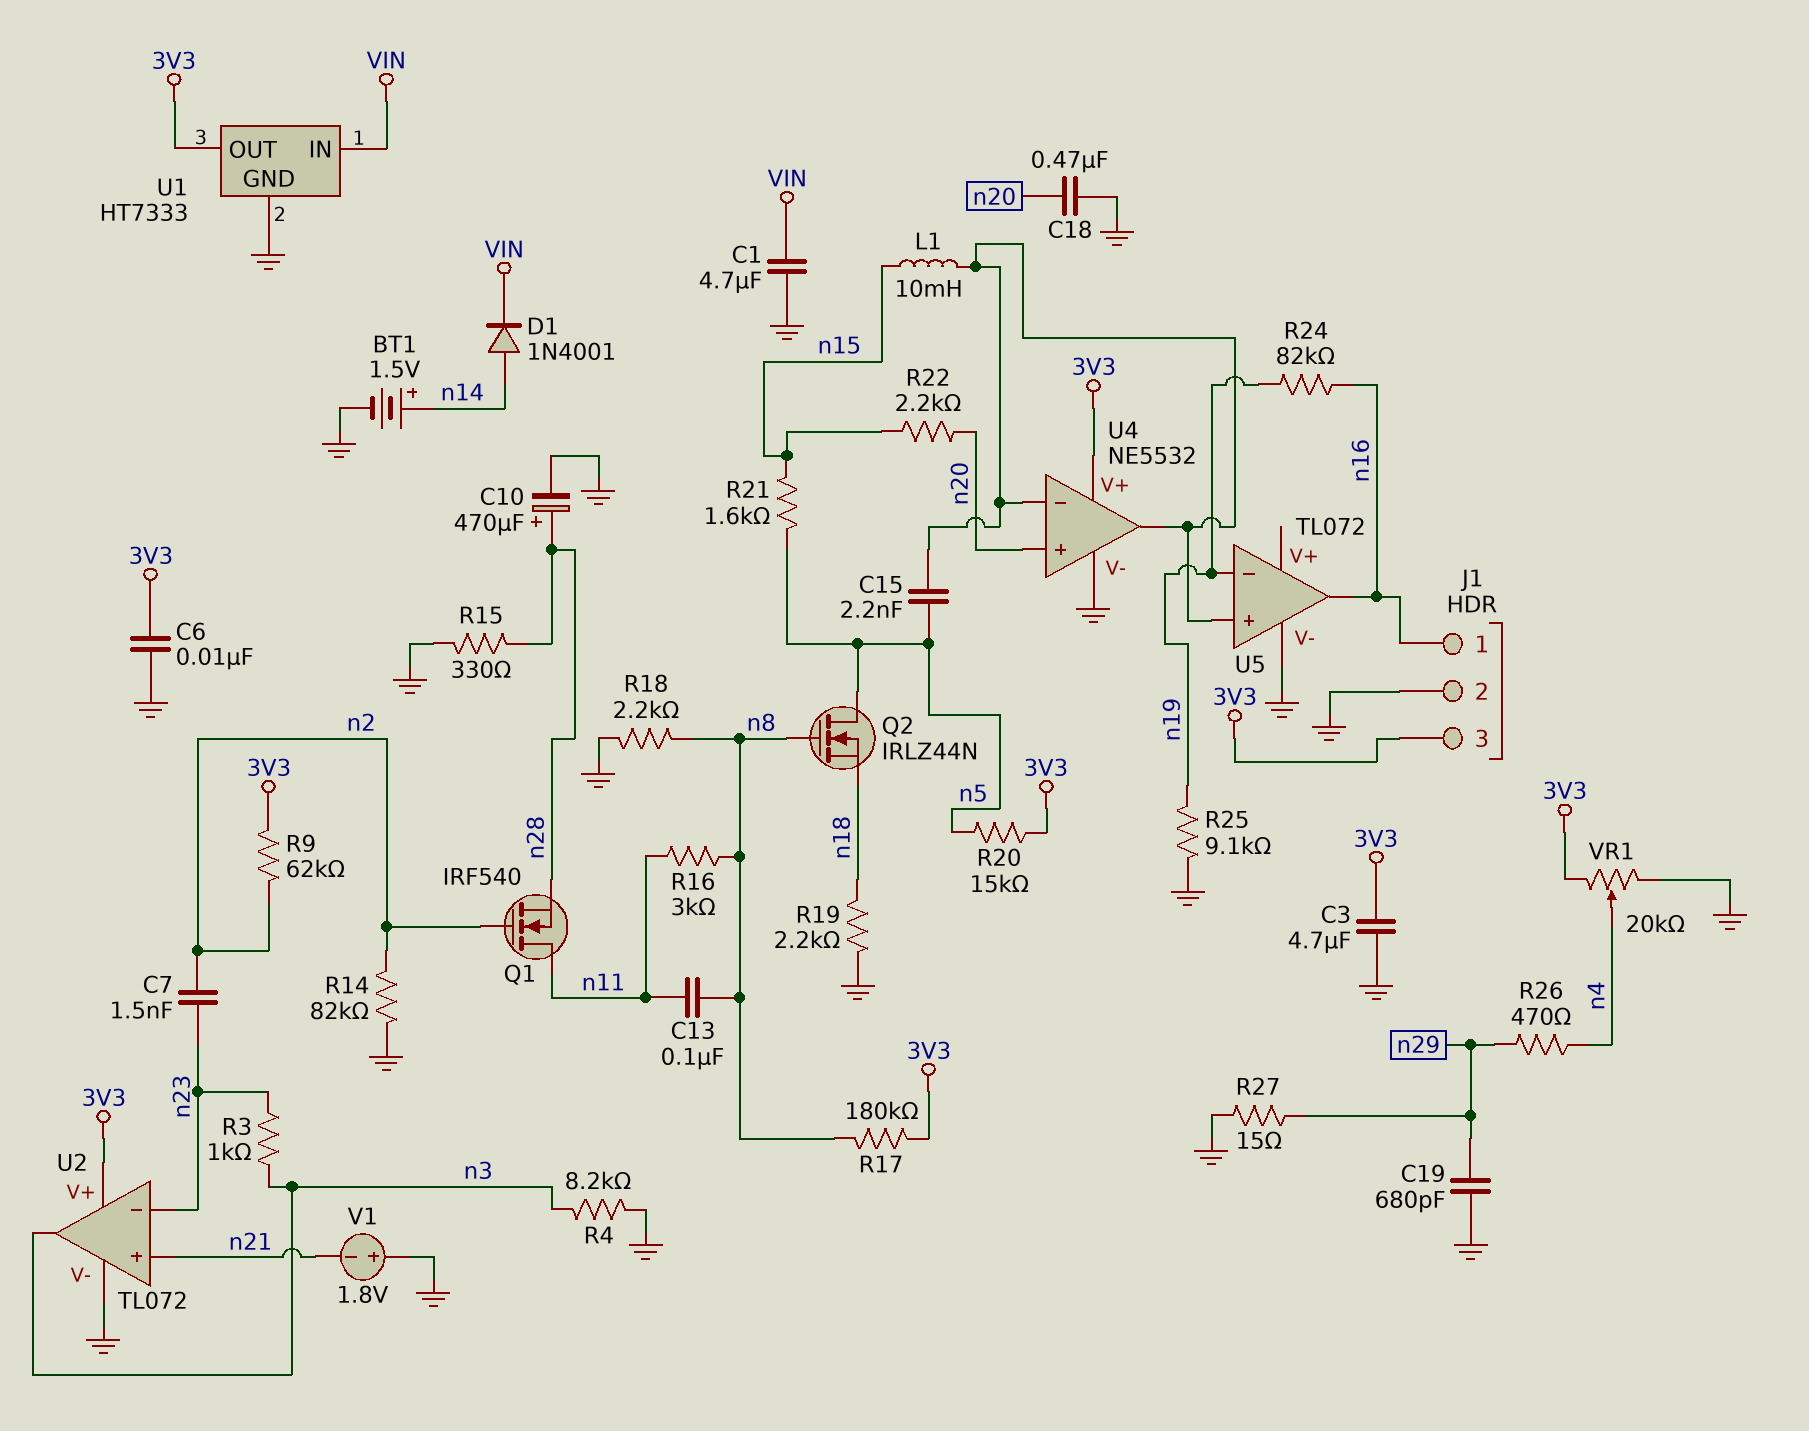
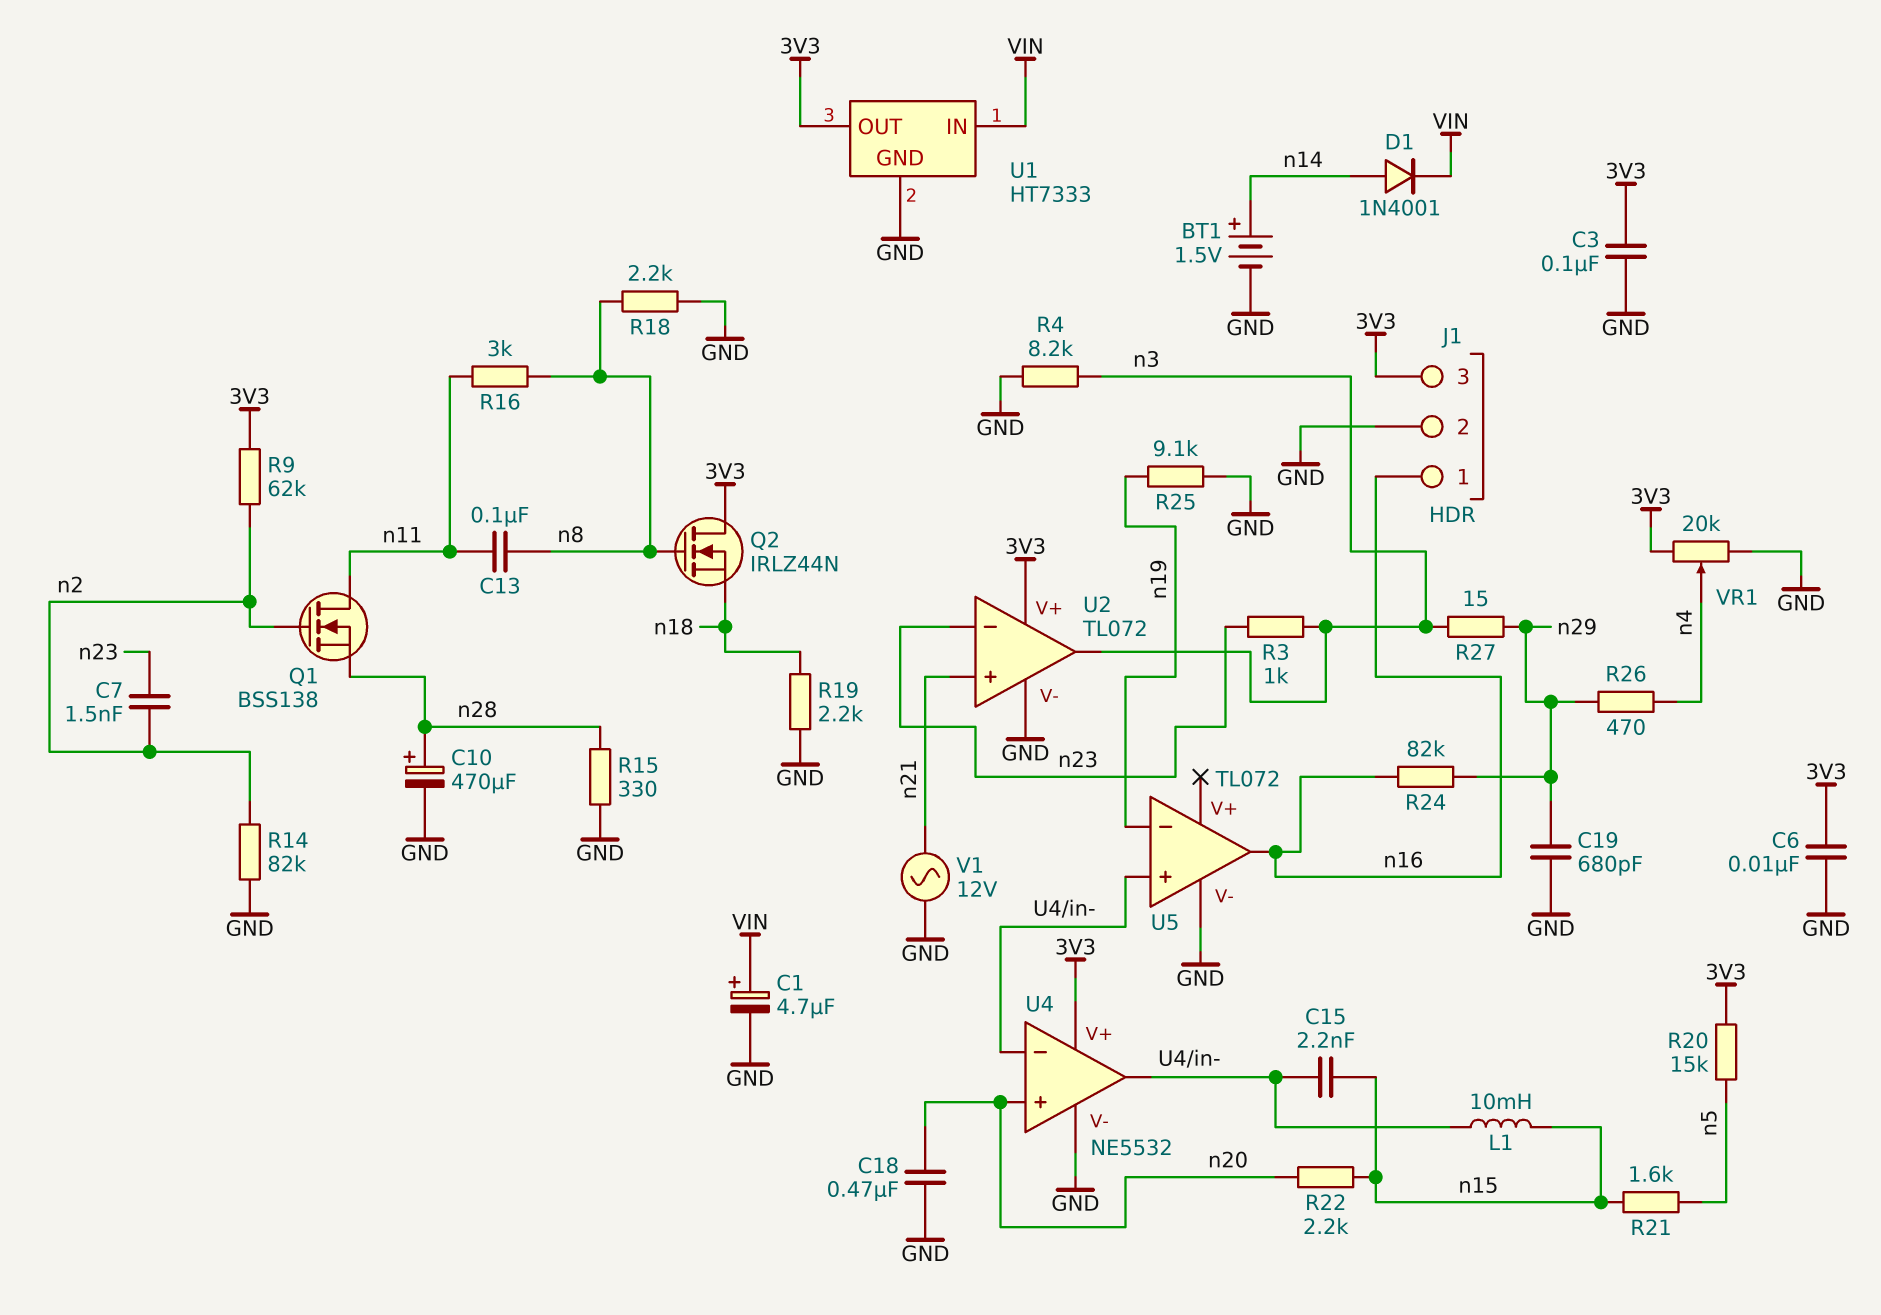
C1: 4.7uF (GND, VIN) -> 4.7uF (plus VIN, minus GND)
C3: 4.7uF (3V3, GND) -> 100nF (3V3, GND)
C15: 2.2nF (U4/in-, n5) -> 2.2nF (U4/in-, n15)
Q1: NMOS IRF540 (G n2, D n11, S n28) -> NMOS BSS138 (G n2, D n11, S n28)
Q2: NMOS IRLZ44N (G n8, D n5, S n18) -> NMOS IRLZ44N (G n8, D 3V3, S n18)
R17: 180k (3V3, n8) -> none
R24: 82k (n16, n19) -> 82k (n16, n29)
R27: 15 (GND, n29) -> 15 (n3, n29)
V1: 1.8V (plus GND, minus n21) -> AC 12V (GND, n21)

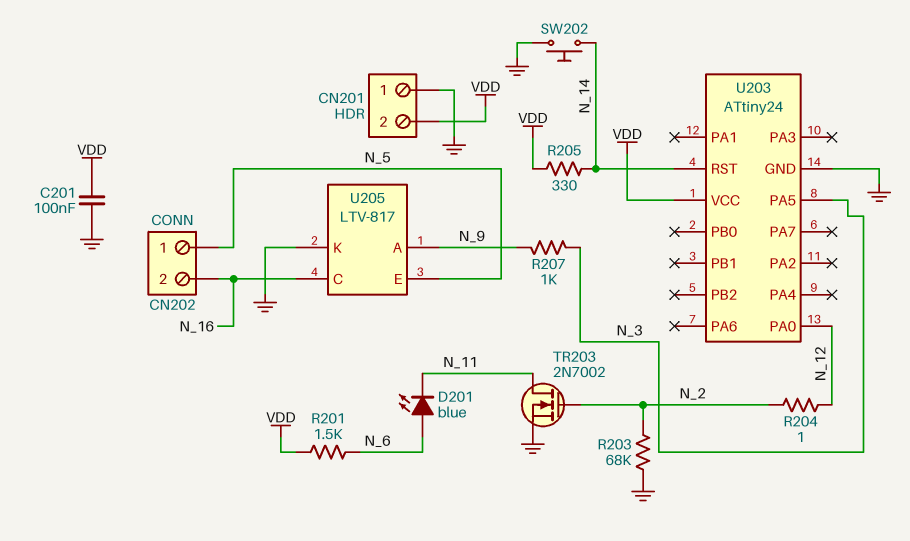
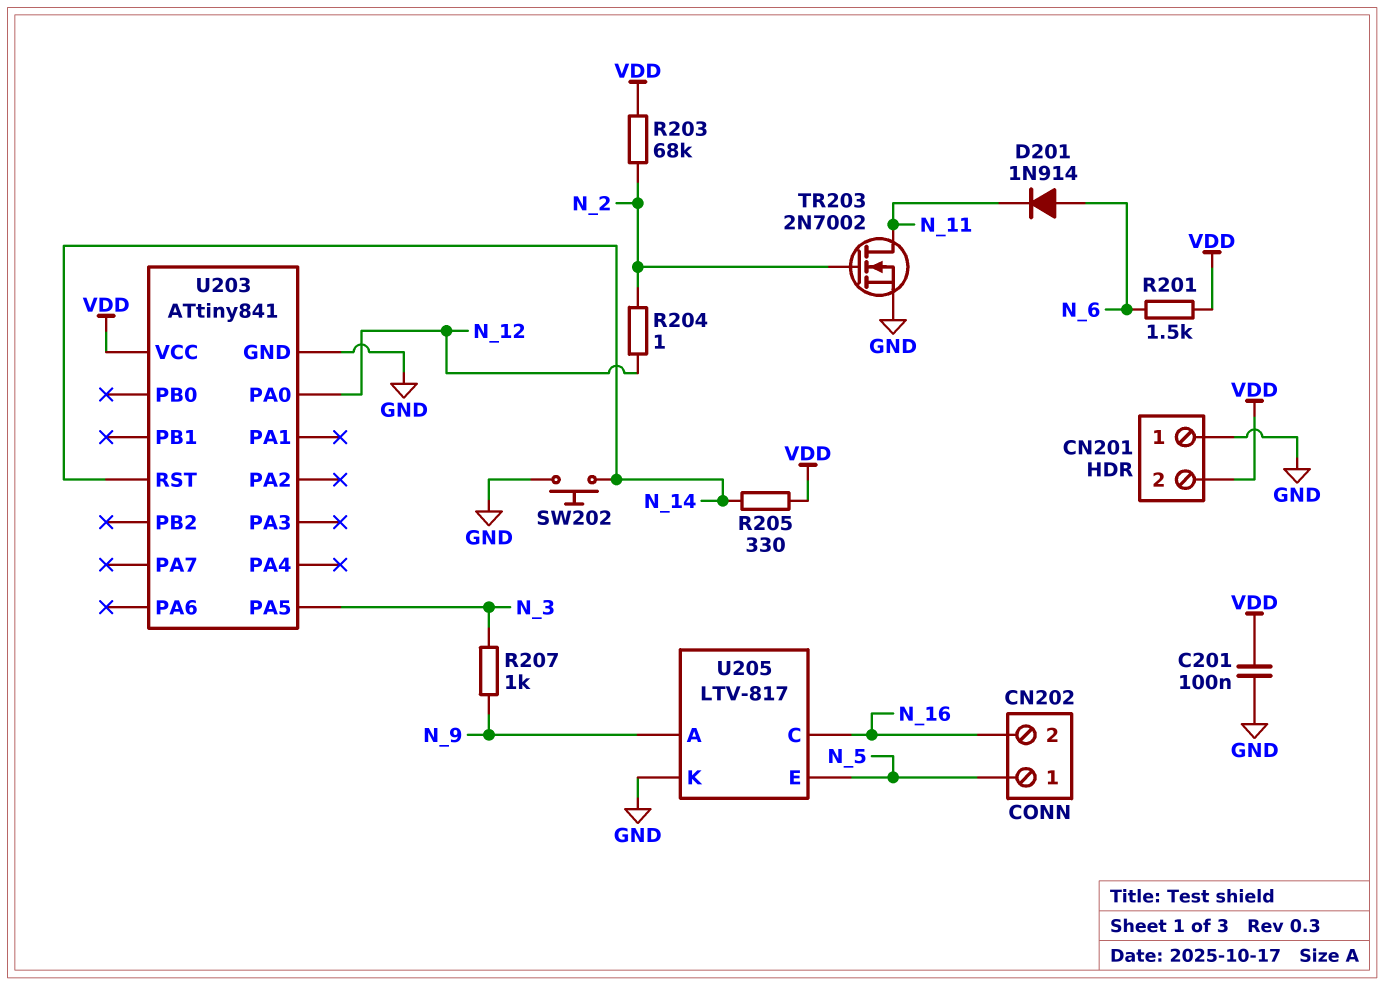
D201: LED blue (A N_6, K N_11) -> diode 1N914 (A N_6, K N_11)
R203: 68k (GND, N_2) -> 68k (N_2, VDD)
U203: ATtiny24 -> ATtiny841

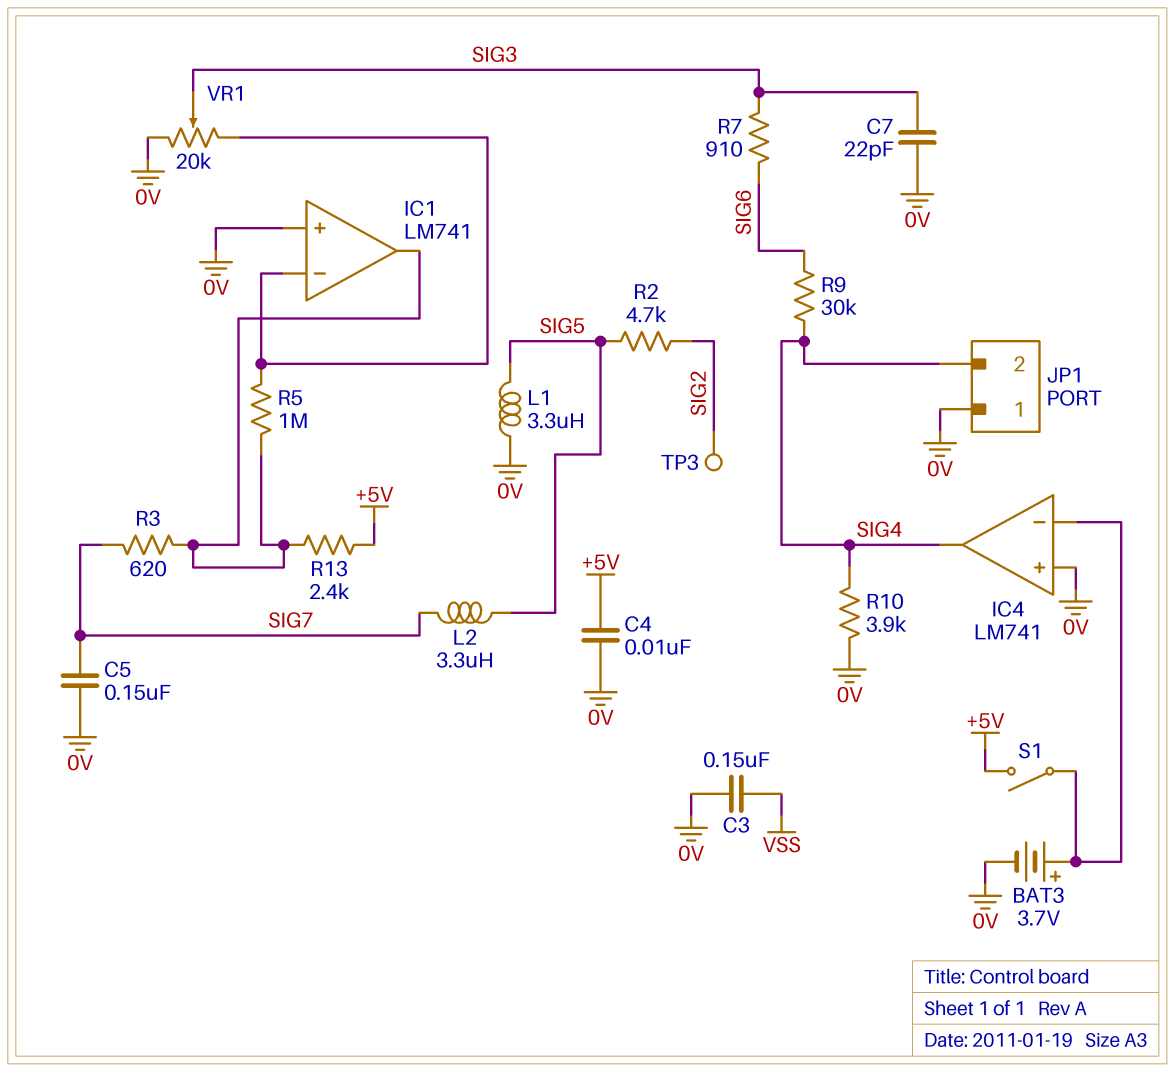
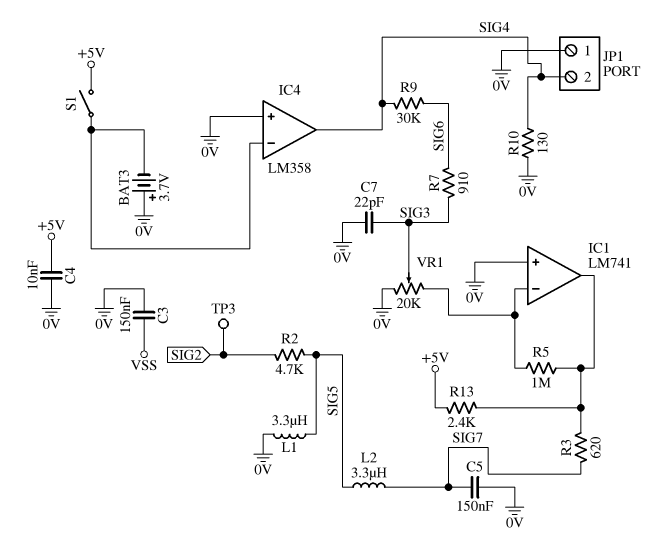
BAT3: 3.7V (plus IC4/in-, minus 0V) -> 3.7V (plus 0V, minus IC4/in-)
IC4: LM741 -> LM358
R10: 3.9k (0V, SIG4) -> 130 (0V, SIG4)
####################
* [What is needed] Leave out the pictures and set down all of the data exactly.

* [Task response]
C1: 4.7uF (GND, VIN) -> 4.7uF (plus VIN, minus GND)
C3: 4.7uF (3V3, GND) -> 100nF (3V3, GND)
C15: 2.2nF (U4/in-, n5) -> 2.2nF (U4/in-, n15)
Q1: NMOS IRF540 (G n2, D n11, S n28) -> NMOS BSS138 (G n2, D n11, S n28)
Q2: NMOS IRLZ44N (G n8, D n5, S n18) -> NMOS IRLZ44N (G n8, D 3V3, S n18)
R17: 180k (3V3, n8) -> none
R24: 82k (n16, n19) -> 82k (n16, n29)
R27: 15 (GND, n29) -> 15 (n3, n29)
V1: 1.8V (plus GND, minus n21) -> AC 12V (GND, n21)

D201: LED blue (A N_6, K N_11) -> diode 1N914 (A N_6, K N_11)
R203: 68k (GND, N_2) -> 68k (N_2, VDD)
U203: ATtiny24 -> ATtiny841

BAT3: 3.7V (plus IC4/in-, minus 0V) -> 3.7V (plus 0V, minus IC4/in-)
IC4: LM741 -> LM358
R10: 3.9k (0V, SIG4) -> 130 (0V, SIG4)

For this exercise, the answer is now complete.